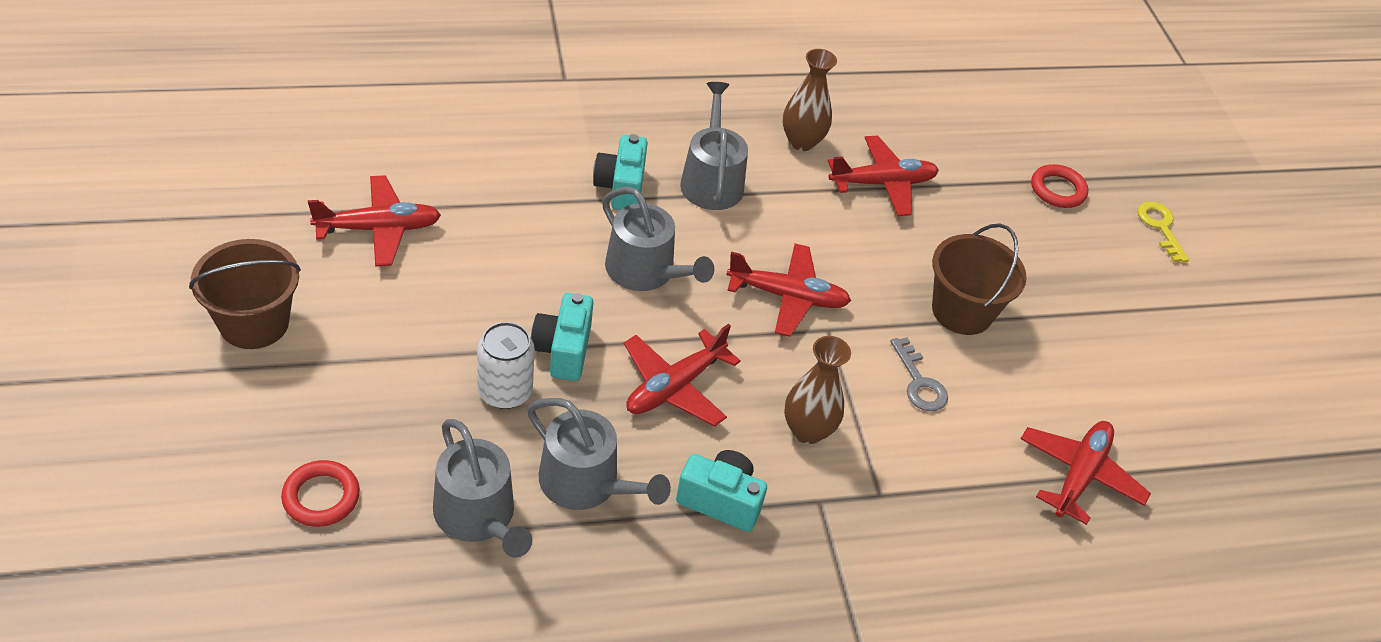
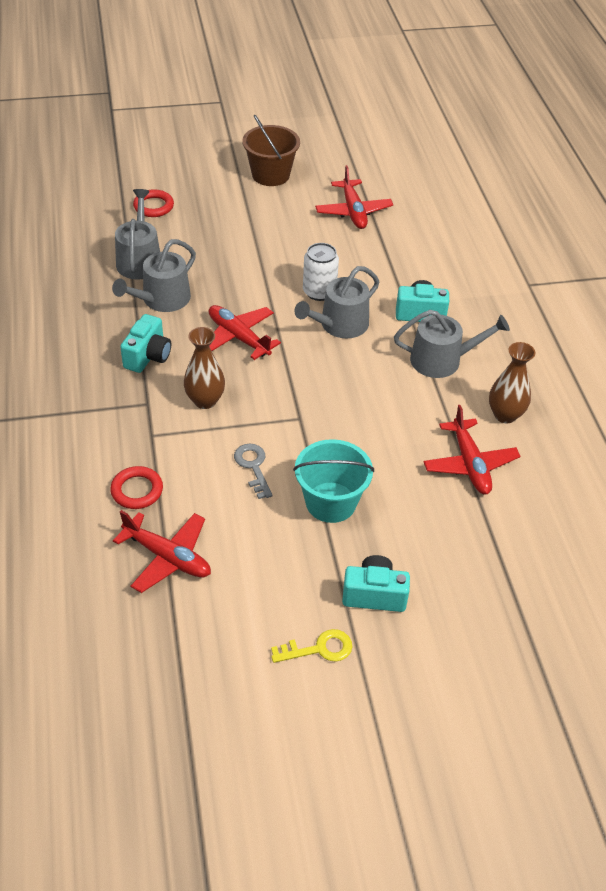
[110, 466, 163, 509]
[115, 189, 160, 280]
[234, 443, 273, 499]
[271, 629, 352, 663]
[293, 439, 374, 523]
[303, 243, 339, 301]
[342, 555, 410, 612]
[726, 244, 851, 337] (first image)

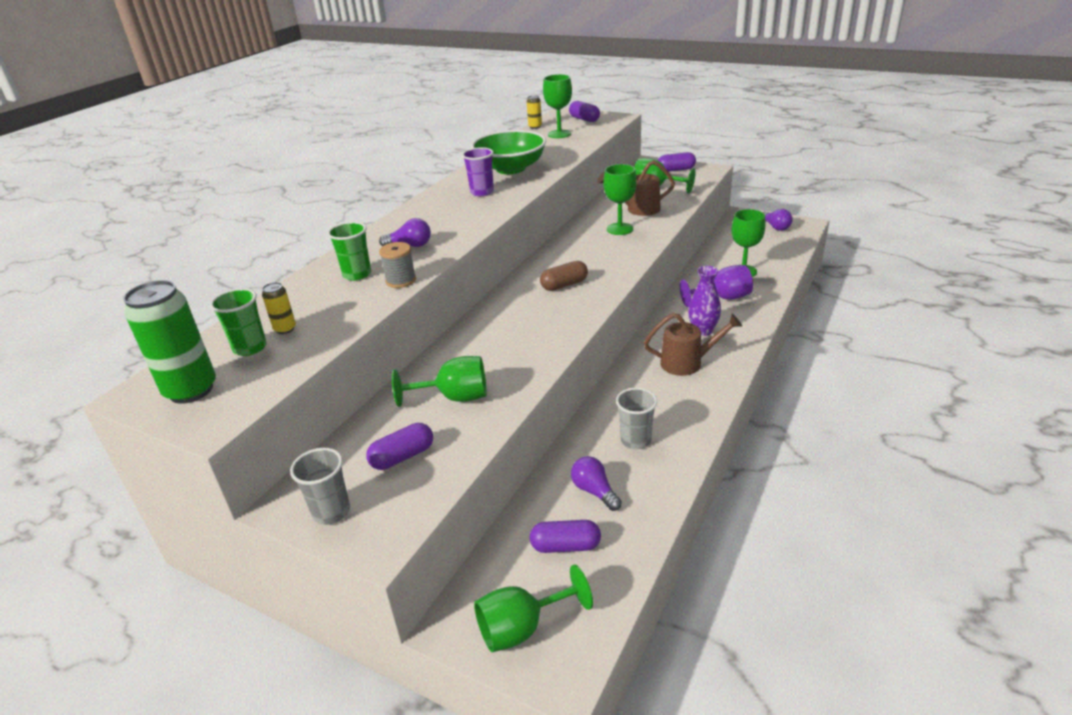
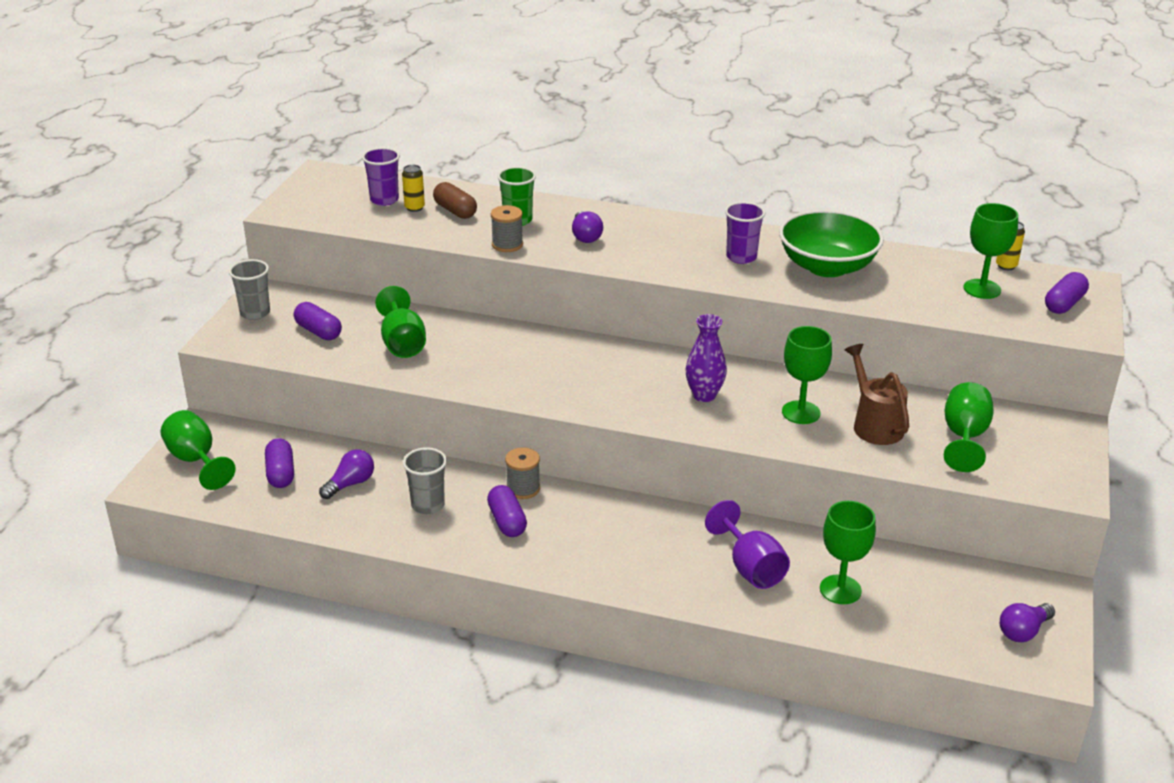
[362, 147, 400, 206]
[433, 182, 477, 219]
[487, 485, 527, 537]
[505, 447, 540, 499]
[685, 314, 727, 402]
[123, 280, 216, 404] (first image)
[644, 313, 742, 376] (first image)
____________
PROBLEM TO WORK ON
Pictures excluded, repeat the records exactly from their opening line through the line containing "[342, 555, 410, 612]".

TASK RESULT
[110, 466, 163, 509]
[115, 189, 160, 280]
[234, 443, 273, 499]
[271, 629, 352, 663]
[293, 439, 374, 523]
[303, 243, 339, 301]
[342, 555, 410, 612]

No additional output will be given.